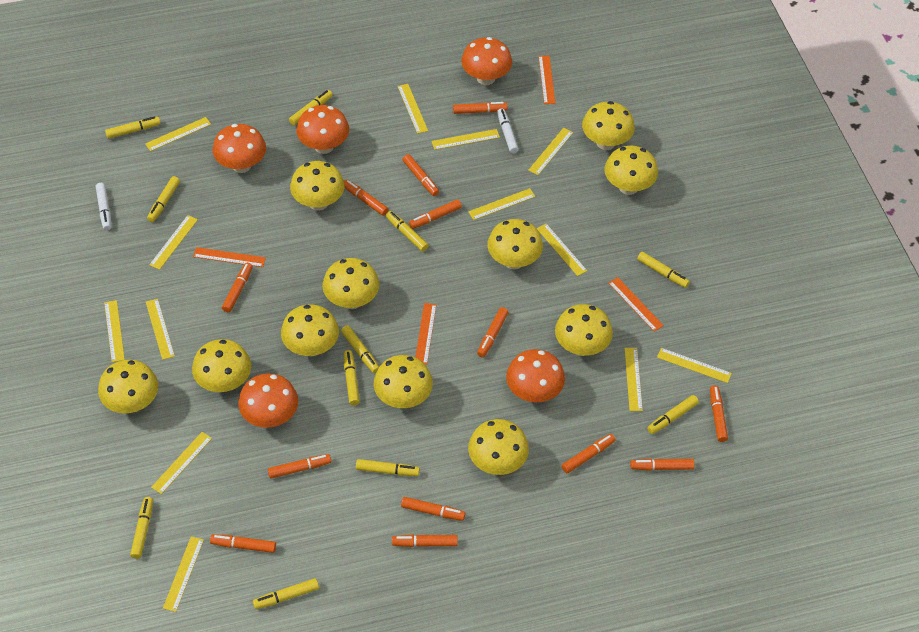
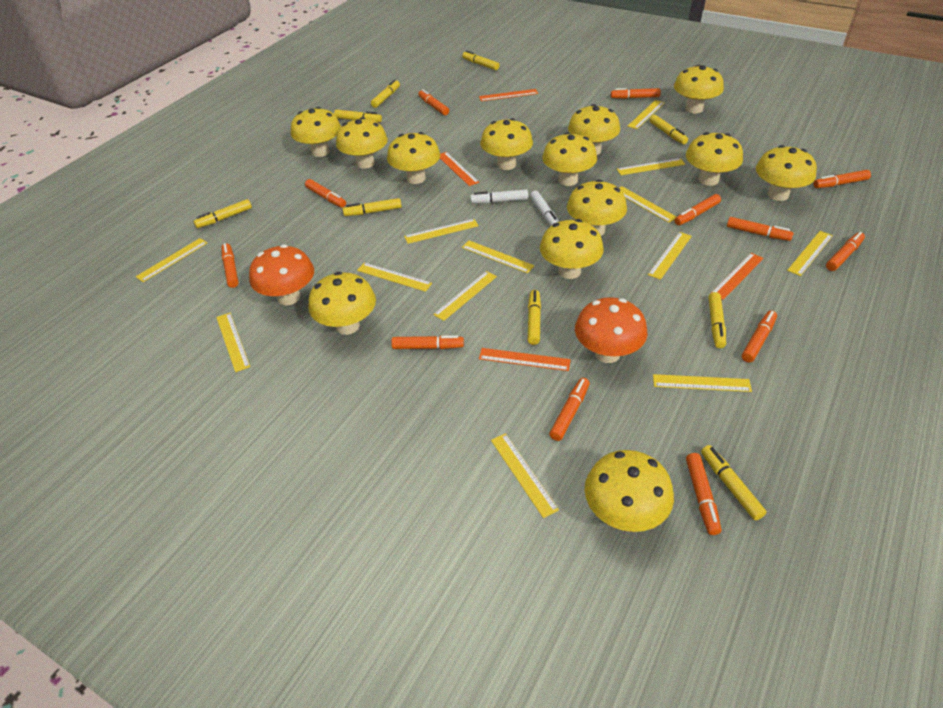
orange marker: 13 -> 12
orange mushroom: 5 -> 2
yellow marker: 11 -> 9
yellow mushroom: 11 -> 13

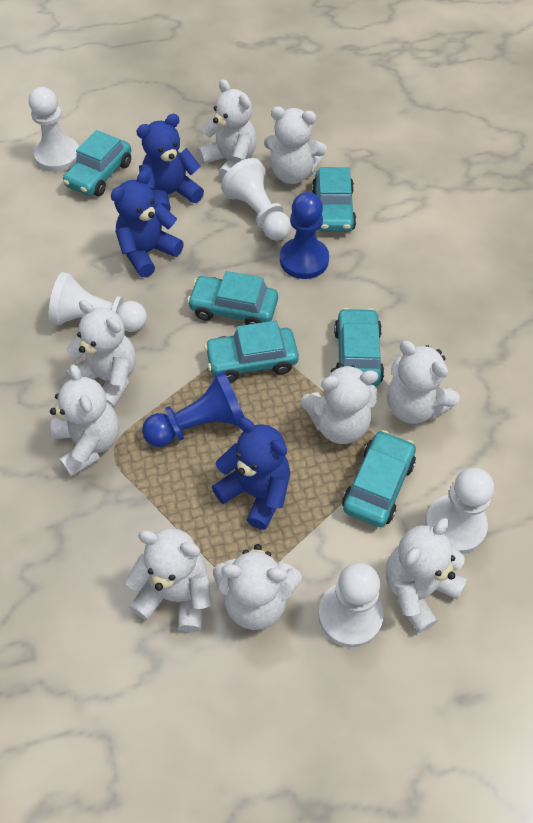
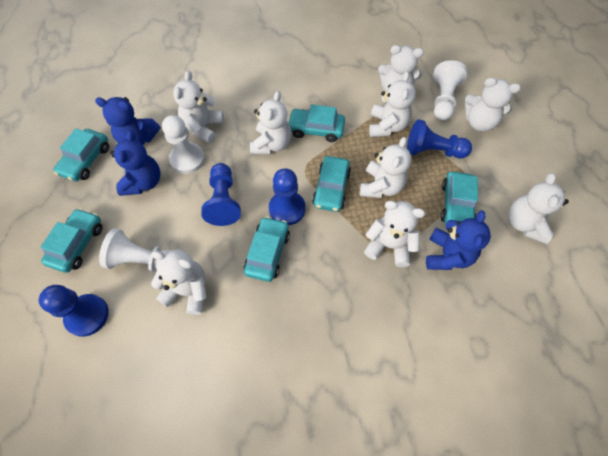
blue pawn: 2 -> 4
white pawn: 5 -> 3

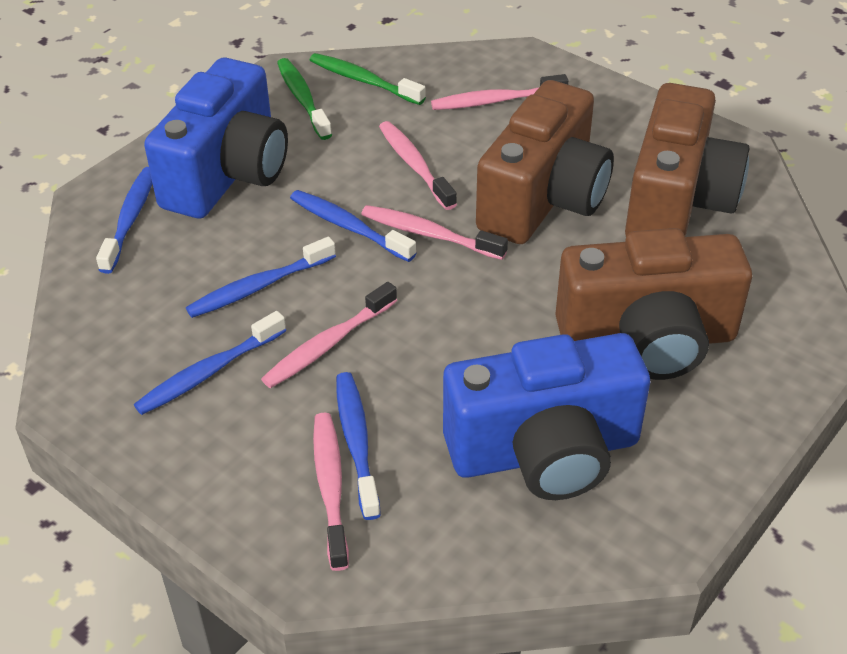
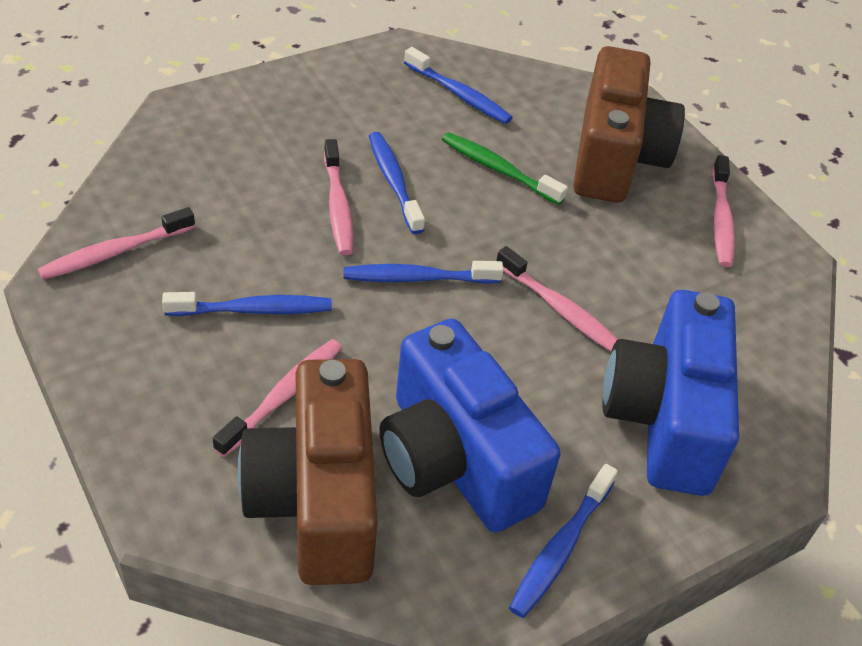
brown camera: 3 -> 2
green toothbrush: 2 -> 1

□ □ □ □

▶ What you have to do: Repeat each line word for word, from the one with "blue pawn: 2 -> 4" down to the last line of the data, and keep the pictures out of it.

▶ Exercise response:
blue pawn: 2 -> 4
white pawn: 5 -> 3

brown camera: 3 -> 2
green toothbrush: 2 -> 1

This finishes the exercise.